▸ **Data extract**:
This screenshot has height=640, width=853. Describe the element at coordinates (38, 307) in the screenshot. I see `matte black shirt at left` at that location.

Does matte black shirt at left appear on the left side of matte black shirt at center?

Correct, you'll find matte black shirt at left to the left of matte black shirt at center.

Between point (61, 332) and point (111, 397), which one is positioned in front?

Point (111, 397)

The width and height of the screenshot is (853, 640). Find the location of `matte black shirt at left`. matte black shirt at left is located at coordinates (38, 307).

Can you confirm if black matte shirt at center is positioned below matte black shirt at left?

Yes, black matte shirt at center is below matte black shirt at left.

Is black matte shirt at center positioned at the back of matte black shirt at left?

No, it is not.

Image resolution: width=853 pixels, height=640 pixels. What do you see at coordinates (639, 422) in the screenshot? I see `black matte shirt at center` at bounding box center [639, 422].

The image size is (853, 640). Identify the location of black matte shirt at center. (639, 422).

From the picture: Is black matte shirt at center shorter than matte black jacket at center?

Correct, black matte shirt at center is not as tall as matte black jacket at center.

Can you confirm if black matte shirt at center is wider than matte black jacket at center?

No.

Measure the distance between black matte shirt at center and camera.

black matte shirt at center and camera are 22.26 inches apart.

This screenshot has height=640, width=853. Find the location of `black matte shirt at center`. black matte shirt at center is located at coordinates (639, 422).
...
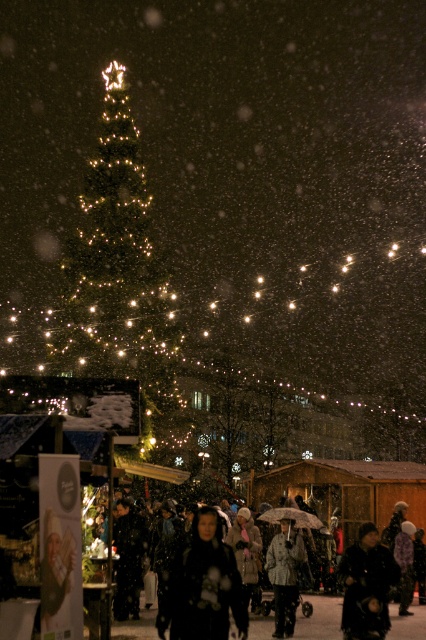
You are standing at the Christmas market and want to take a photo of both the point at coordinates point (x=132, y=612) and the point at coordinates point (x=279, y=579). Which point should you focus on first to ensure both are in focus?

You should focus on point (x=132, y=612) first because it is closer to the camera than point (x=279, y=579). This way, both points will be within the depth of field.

▸ **The task**: Copy out the material word for word, beginning at the line that contains "The image size" and continuing through the line that contains "Correct, black matte".

▸ **Written answer**:
The image size is (853, 640). Identify the location of black matte shirt at center. (639, 422).

From the picture: Is black matte shirt at center shorter than matte black jacket at center?

Correct, black matte shirt at center is not as tall as matte black jacket at center.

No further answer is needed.